Problem description:
Could you give back every entry below exactly, with the pictures dropped?

Data extracts:
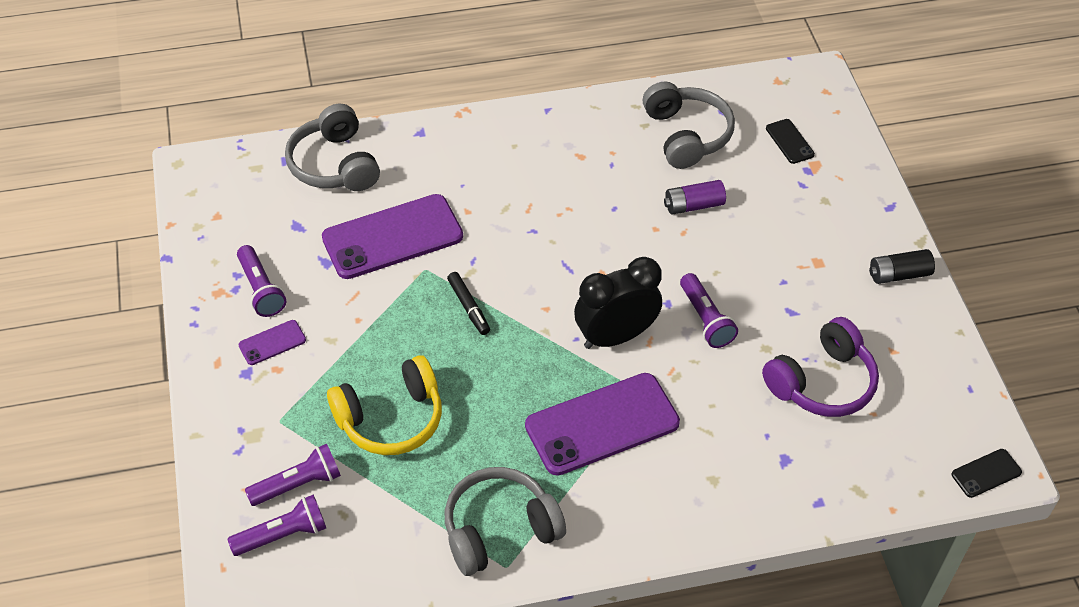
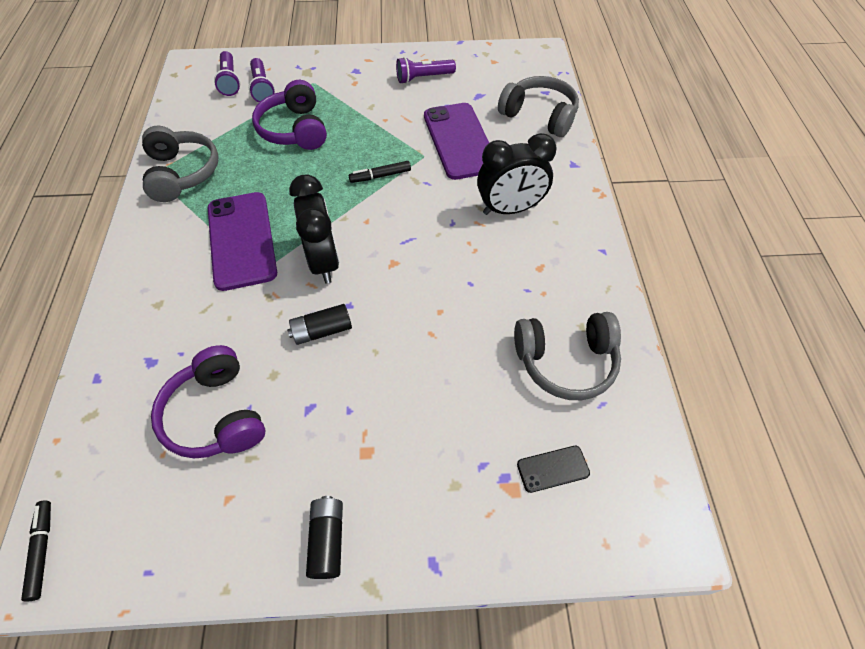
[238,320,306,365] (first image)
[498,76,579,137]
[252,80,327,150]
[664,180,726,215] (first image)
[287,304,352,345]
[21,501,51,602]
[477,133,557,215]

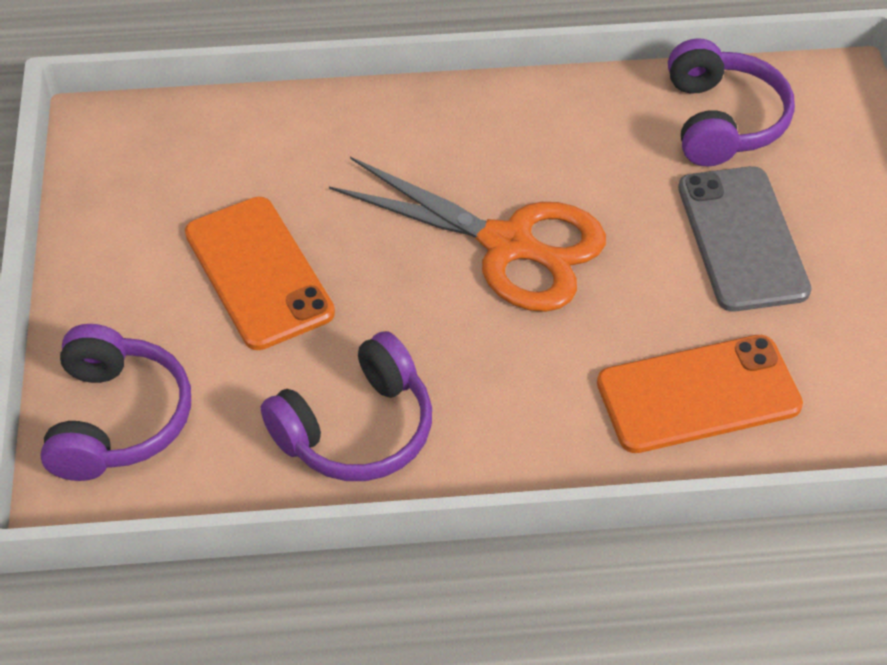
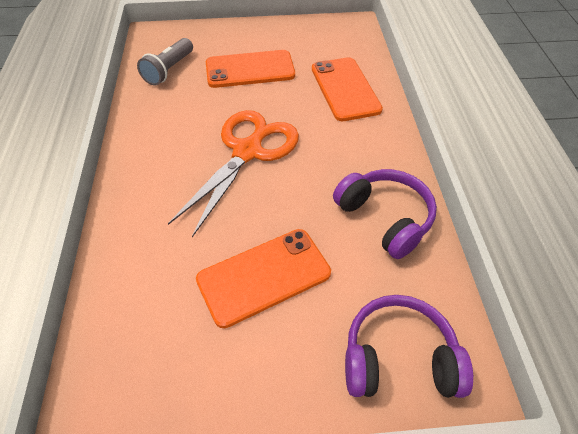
[137,38,193,85]
[206,50,295,88]

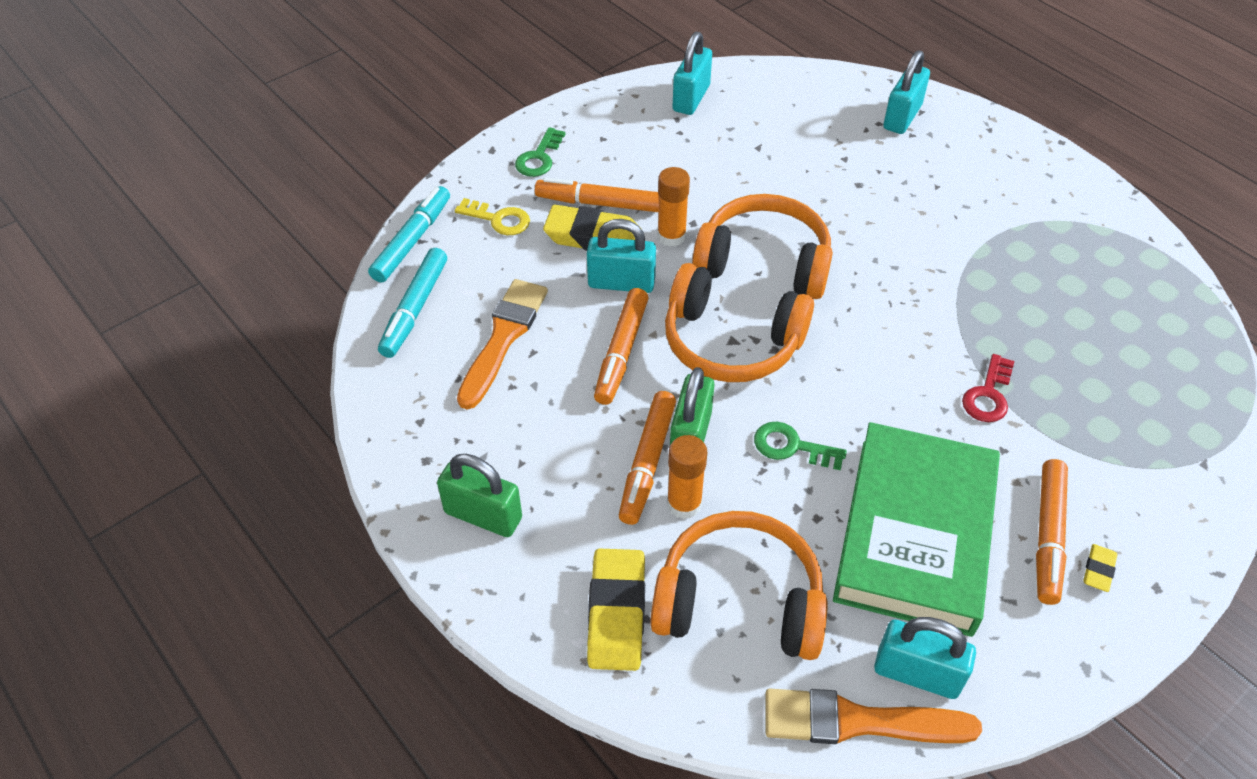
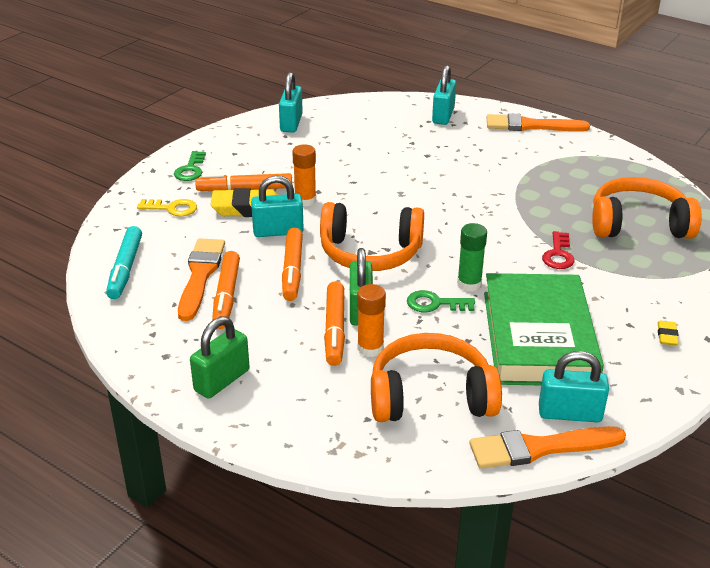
[368,186,450,283] (first image)
[190,316,250,399]
[587,548,645,671] (first image)
[592,177,702,239]
[212,251,240,329]
[457,223,487,292]
[487,113,590,131]

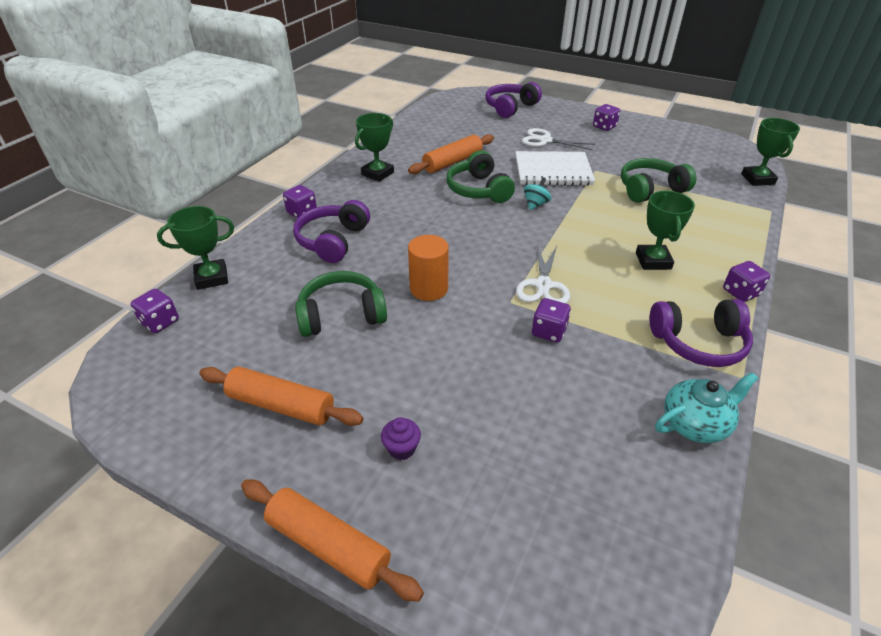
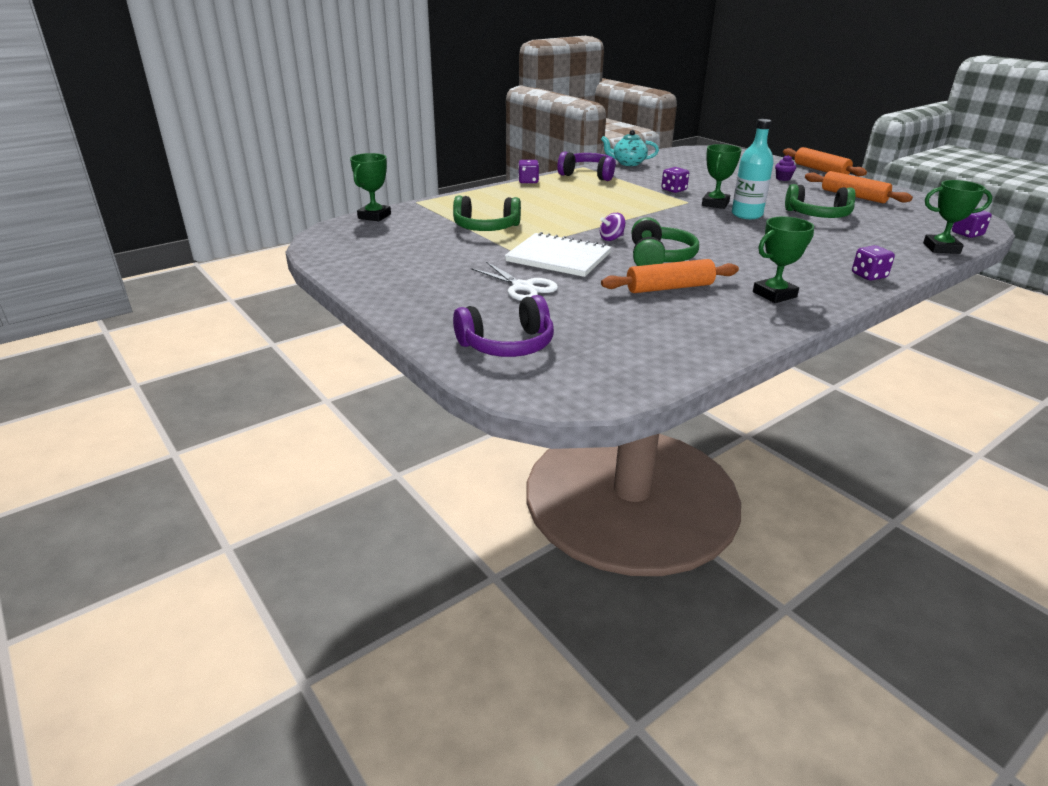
[293,200,370,263] (first image)
[732,119,774,219]
[516,244,570,303] (first image)
[600,213,625,241]
[593,104,620,131] (first image)
[702,144,742,209]

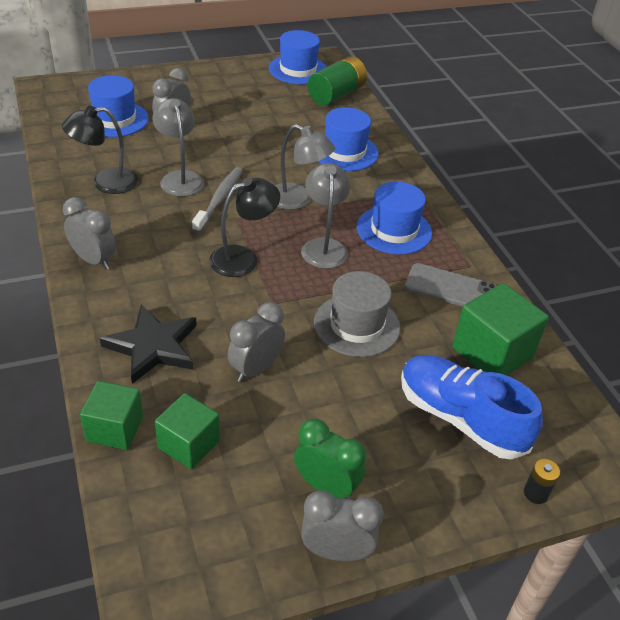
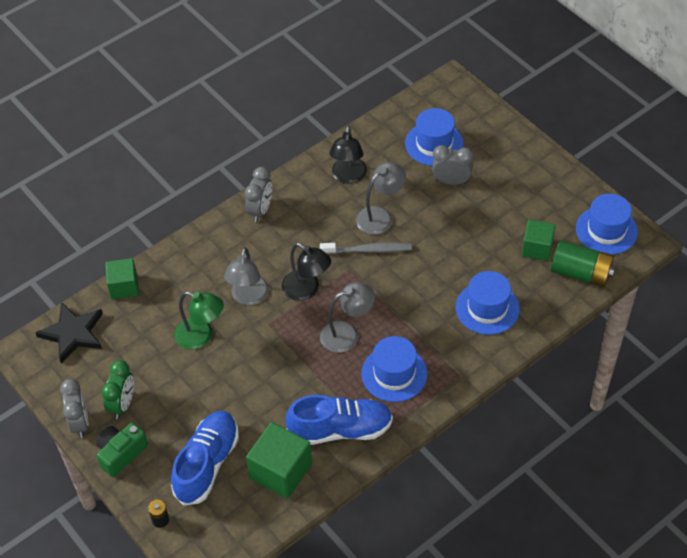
[329,126,367,184]
[35,302,103,364]
[522,220,555,261]
[174,292,224,350]
[224,247,269,305]
[314,271,400,357] (first image)
[285,395,393,445]
[96,423,148,477]

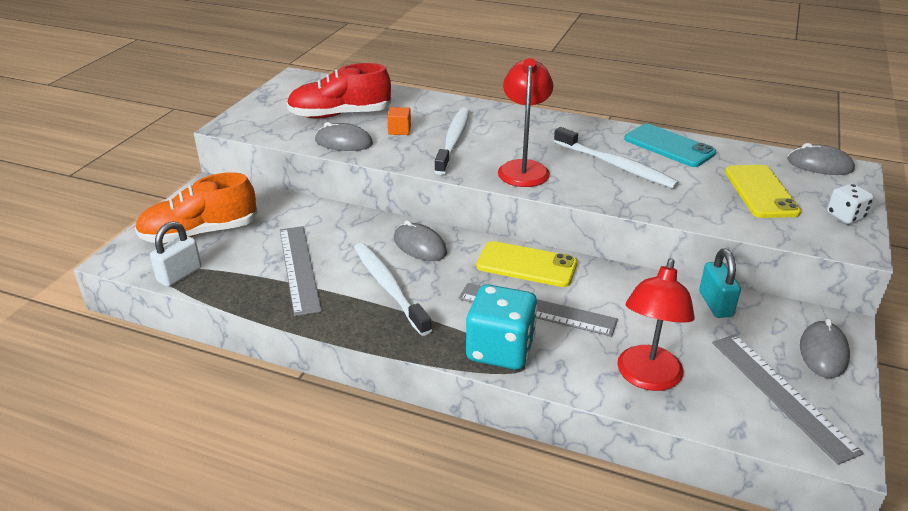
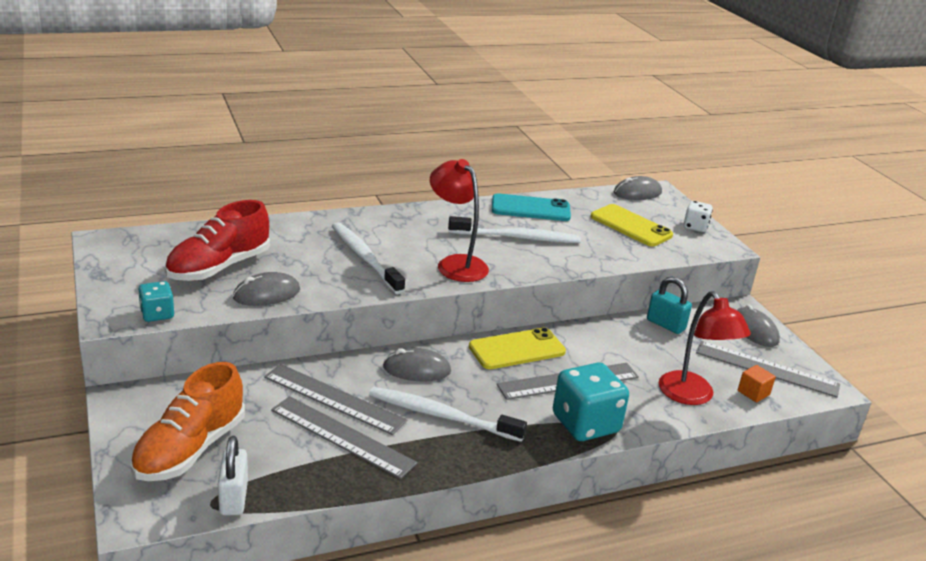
[738,365,776,402]
[138,281,175,322]
[264,364,407,435]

Response:
[238,320,306,365] (first image)
[498,76,579,137]
[252,80,327,150]
[664,180,726,215] (first image)
[287,304,352,345]
[21,501,51,602]
[477,133,557,215]

[137,38,193,85]
[206,50,295,88]

[368,186,450,283] (first image)
[190,316,250,399]
[587,548,645,671] (first image)
[592,177,702,239]
[212,251,240,329]
[457,223,487,292]
[487,113,590,131]

[293,200,370,263] (first image)
[732,119,774,219]
[516,244,570,303] (first image)
[600,213,625,241]
[593,104,620,131] (first image)
[702,144,742,209]

[329,126,367,184]
[35,302,103,364]
[522,220,555,261]
[174,292,224,350]
[224,247,269,305]
[314,271,400,357] (first image)
[285,395,393,445]
[96,423,148,477]

[738,365,776,402]
[138,281,175,322]
[264,364,407,435]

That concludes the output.